§ **REQUIREMENT**: Once the line containing "yellow cheese: 4 -> 0" is found, retype it and each line after it through the last entry below, word for word, and nothing else.

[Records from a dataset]
════

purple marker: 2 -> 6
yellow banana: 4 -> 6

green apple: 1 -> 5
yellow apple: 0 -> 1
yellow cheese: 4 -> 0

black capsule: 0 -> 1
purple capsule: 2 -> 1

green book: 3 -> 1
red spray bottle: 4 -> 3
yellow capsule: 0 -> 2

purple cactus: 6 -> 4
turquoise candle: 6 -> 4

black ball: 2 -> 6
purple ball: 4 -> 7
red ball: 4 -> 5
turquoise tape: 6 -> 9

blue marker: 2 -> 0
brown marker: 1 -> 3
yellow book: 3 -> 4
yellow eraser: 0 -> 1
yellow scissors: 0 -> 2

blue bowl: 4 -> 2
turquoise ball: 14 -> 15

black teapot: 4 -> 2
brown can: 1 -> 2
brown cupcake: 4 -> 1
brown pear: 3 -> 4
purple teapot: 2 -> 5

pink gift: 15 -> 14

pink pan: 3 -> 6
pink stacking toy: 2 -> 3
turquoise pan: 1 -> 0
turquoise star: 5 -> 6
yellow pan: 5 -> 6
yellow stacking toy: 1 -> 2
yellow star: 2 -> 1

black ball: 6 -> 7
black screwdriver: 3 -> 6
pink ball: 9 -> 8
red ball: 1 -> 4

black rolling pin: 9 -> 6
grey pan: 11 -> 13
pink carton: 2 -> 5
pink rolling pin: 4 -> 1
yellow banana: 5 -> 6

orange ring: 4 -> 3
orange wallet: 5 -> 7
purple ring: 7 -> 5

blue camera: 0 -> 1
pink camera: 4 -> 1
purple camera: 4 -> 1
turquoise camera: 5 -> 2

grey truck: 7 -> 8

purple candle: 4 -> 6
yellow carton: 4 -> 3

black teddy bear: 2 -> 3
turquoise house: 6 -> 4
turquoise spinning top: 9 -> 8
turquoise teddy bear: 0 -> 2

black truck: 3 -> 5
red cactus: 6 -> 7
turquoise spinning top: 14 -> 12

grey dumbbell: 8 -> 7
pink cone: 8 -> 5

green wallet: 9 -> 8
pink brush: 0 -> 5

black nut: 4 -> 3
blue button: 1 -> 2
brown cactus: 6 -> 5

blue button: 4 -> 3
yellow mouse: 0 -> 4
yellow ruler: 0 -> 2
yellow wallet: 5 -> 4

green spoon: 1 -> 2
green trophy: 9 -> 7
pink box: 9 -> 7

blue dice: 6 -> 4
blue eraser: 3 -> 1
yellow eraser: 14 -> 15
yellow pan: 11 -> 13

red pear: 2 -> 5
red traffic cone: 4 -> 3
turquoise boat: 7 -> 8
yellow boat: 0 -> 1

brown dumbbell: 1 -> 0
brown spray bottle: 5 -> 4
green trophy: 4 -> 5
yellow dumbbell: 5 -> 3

════

§ **SOLUTION**:
yellow cheese: 4 -> 0

black capsule: 0 -> 1
purple capsule: 2 -> 1

green book: 3 -> 1
red spray bottle: 4 -> 3
yellow capsule: 0 -> 2

purple cactus: 6 -> 4
turquoise candle: 6 -> 4

black ball: 2 -> 6
purple ball: 4 -> 7
red ball: 4 -> 5
turquoise tape: 6 -> 9

blue marker: 2 -> 0
brown marker: 1 -> 3
yellow book: 3 -> 4
yellow eraser: 0 -> 1
yellow scissors: 0 -> 2

blue bowl: 4 -> 2
turquoise ball: 14 -> 15

black teapot: 4 -> 2
brown can: 1 -> 2
brown cupcake: 4 -> 1
brown pear: 3 -> 4
purple teapot: 2 -> 5

pink gift: 15 -> 14

pink pan: 3 -> 6
pink stacking toy: 2 -> 3
turquoise pan: 1 -> 0
turquoise star: 5 -> 6
yellow pan: 5 -> 6
yellow stacking toy: 1 -> 2
yellow star: 2 -> 1

black ball: 6 -> 7
black screwdriver: 3 -> 6
pink ball: 9 -> 8
red ball: 1 -> 4

black rolling pin: 9 -> 6
grey pan: 11 -> 13
pink carton: 2 -> 5
pink rolling pin: 4 -> 1
yellow banana: 5 -> 6

orange ring: 4 -> 3
orange wallet: 5 -> 7
purple ring: 7 -> 5

blue camera: 0 -> 1
pink camera: 4 -> 1
purple camera: 4 -> 1
turquoise camera: 5 -> 2

grey truck: 7 -> 8

purple candle: 4 -> 6
yellow carton: 4 -> 3

black teddy bear: 2 -> 3
turquoise house: 6 -> 4
turquoise spinning top: 9 -> 8
turquoise teddy bear: 0 -> 2

black truck: 3 -> 5
red cactus: 6 -> 7
turquoise spinning top: 14 -> 12

grey dumbbell: 8 -> 7
pink cone: 8 -> 5

green wallet: 9 -> 8
pink brush: 0 -> 5

black nut: 4 -> 3
blue button: 1 -> 2
brown cactus: 6 -> 5

blue button: 4 -> 3
yellow mouse: 0 -> 4
yellow ruler: 0 -> 2
yellow wallet: 5 -> 4

green spoon: 1 -> 2
green trophy: 9 -> 7
pink box: 9 -> 7

blue dice: 6 -> 4
blue eraser: 3 -> 1
yellow eraser: 14 -> 15
yellow pan: 11 -> 13

red pear: 2 -> 5
red traffic cone: 4 -> 3
turquoise boat: 7 -> 8
yellow boat: 0 -> 1

brown dumbbell: 1 -> 0
brown spray bottle: 5 -> 4
green trophy: 4 -> 5
yellow dumbbell: 5 -> 3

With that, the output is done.